start SOURCE RECORDS

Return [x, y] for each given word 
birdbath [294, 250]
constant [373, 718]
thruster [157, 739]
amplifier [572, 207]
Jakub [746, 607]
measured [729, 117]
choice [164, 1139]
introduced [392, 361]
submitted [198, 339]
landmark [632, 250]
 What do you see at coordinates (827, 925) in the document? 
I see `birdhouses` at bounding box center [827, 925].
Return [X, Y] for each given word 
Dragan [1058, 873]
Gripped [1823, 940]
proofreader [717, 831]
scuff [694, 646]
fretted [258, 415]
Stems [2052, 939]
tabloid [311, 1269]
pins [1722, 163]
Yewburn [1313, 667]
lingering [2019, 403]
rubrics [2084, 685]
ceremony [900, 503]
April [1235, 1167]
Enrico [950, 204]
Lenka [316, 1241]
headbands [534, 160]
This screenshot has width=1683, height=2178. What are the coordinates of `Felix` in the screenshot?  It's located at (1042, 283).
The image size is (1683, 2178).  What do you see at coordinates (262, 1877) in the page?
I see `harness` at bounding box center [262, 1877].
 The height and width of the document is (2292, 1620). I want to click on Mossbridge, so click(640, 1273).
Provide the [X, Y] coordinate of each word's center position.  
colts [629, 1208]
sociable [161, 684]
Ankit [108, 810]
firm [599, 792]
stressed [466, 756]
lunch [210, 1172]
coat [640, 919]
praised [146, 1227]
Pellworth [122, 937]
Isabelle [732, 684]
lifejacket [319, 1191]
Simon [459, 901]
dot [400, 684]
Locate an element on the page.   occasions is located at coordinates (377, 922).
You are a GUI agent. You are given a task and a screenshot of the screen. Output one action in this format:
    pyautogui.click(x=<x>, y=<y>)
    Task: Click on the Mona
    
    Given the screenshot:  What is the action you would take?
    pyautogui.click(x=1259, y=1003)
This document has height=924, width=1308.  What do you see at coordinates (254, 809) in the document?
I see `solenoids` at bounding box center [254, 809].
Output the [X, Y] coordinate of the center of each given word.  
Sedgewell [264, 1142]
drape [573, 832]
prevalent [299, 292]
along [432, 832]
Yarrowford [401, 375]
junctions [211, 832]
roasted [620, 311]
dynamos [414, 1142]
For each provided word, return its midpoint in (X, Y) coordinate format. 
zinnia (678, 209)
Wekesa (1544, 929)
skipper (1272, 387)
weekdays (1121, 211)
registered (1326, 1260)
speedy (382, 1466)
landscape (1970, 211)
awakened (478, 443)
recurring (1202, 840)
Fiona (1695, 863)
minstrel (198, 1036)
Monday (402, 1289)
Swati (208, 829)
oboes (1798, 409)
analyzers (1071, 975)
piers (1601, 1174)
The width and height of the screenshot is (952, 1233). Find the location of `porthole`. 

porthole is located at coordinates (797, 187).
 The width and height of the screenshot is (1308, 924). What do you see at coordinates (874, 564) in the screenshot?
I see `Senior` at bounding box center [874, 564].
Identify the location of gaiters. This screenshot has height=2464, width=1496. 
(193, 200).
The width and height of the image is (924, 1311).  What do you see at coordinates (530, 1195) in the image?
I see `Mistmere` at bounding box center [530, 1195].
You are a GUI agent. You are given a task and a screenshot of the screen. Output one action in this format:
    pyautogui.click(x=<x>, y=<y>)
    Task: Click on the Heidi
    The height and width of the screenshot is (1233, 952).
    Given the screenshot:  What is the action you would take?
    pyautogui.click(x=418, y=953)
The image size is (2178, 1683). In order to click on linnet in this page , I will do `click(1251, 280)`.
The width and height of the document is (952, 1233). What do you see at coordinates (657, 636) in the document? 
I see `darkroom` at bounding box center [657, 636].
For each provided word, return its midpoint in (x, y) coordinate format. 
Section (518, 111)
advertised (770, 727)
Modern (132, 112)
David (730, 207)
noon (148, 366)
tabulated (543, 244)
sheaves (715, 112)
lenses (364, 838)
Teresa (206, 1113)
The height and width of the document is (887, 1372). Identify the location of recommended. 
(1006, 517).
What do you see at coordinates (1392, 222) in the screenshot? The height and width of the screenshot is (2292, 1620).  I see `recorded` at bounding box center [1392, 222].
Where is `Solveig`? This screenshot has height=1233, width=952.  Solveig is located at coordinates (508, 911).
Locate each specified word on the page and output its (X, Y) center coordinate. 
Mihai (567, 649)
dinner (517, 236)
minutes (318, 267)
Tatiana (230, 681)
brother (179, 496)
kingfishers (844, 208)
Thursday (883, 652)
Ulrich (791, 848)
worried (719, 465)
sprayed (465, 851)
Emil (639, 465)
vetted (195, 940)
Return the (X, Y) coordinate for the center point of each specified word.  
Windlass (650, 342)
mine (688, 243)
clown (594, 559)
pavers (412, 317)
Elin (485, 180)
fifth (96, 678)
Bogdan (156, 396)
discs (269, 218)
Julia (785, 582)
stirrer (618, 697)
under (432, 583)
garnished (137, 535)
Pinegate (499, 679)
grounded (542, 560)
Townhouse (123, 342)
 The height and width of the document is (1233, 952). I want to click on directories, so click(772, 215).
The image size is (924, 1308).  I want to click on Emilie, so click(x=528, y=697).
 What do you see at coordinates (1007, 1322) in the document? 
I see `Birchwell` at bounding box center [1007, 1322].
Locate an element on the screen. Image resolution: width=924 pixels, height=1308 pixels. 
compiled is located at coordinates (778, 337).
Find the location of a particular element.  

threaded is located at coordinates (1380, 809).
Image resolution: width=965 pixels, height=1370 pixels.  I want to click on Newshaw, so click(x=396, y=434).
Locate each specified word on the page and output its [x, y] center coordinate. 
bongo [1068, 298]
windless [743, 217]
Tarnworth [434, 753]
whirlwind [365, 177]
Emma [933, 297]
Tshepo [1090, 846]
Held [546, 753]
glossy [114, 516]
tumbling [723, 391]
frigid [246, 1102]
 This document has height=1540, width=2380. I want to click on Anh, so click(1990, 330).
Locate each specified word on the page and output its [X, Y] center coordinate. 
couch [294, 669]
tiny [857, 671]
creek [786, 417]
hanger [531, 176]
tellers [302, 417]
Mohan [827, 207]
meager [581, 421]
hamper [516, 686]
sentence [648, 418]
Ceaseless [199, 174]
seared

end SOURCE RECORDS

> WORK TO COMPLETE: Identify every line of the data above that contains the word "element", matching case exactly.

> FULL SOLUTION:
Locate an element on the page.   occasions is located at coordinates (377, 922).
Locate an element on the screen. Image resolution: width=924 pixels, height=1308 pixels. 
Find the location of a particular element.  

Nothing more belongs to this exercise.